* WHAT YOU NEED TO DO *
Please copy, word for word, the line holding "tan brick G6:H6" and each line that follows it through the end of the entries, omitting any pictures.

┏━━

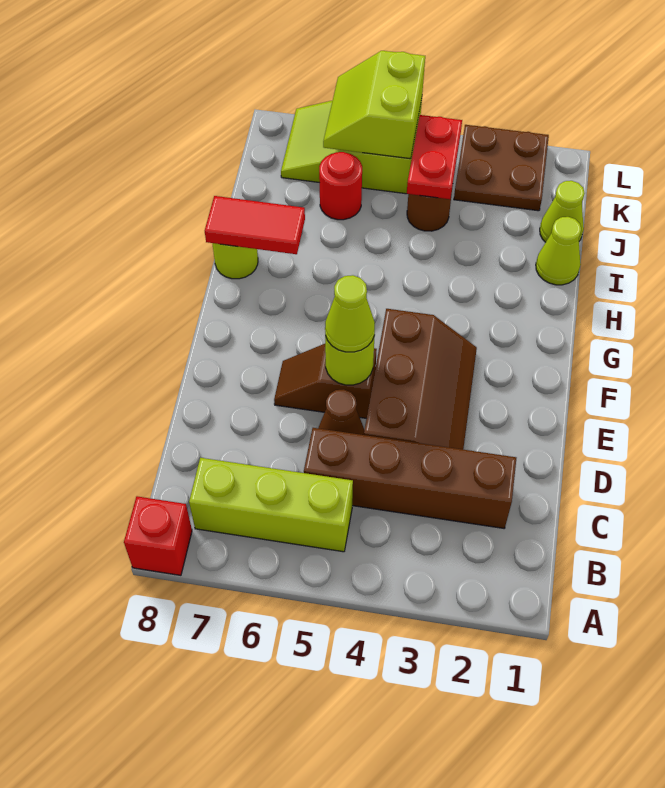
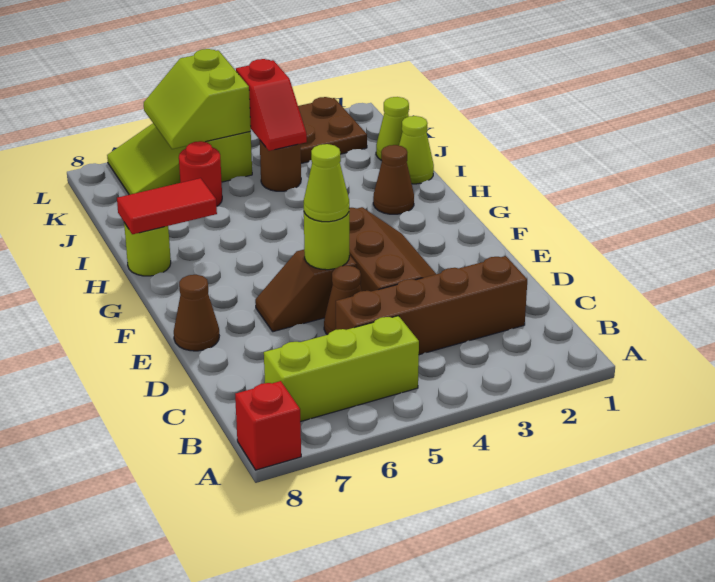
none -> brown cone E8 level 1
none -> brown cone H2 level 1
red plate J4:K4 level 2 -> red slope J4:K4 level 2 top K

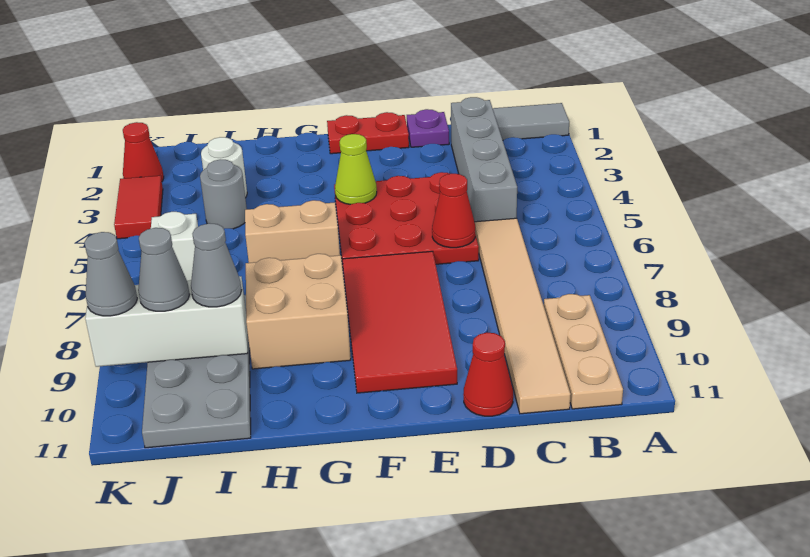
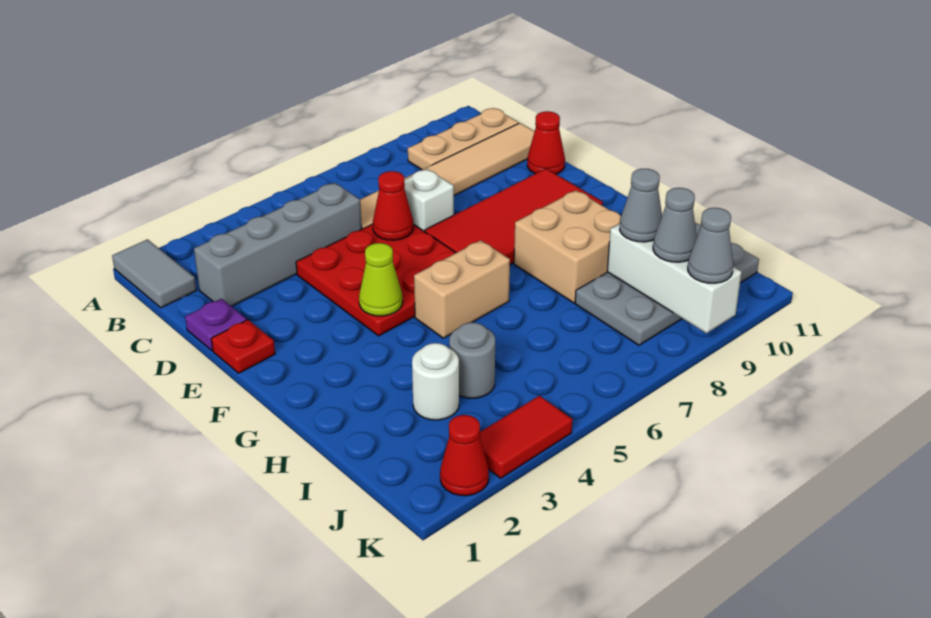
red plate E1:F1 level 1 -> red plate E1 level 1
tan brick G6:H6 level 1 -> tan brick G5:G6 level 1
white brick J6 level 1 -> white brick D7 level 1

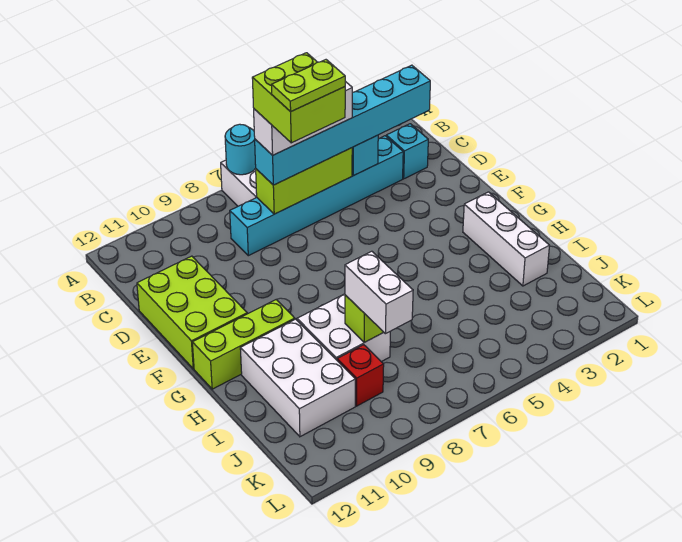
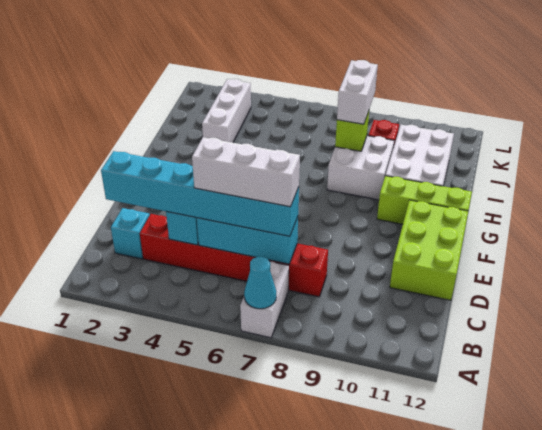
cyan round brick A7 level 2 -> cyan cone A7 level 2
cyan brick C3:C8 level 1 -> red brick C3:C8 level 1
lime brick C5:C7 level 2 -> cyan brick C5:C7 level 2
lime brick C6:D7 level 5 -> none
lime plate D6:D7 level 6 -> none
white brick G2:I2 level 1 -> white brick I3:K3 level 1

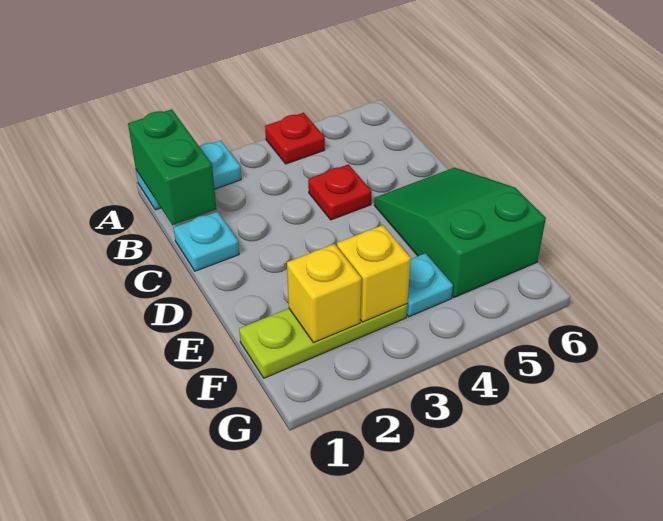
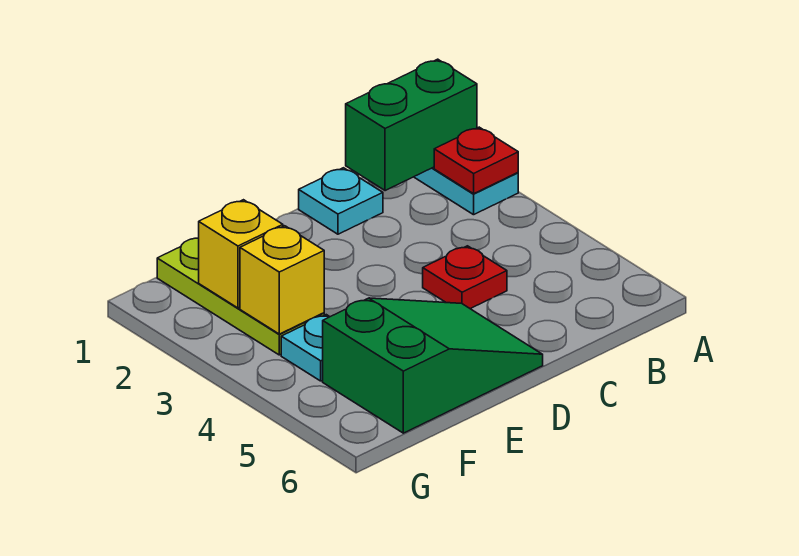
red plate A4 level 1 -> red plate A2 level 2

┗━━

* RESPONSE BOX *
tan brick G6:H6 level 1 -> tan brick G5:G6 level 1
white brick J6 level 1 -> white brick D7 level 1

cyan round brick A7 level 2 -> cyan cone A7 level 2
cyan brick C3:C8 level 1 -> red brick C3:C8 level 1
lime brick C5:C7 level 2 -> cyan brick C5:C7 level 2
lime brick C6:D7 level 5 -> none
lime plate D6:D7 level 6 -> none
white brick G2:I2 level 1 -> white brick I3:K3 level 1

red plate A4 level 1 -> red plate A2 level 2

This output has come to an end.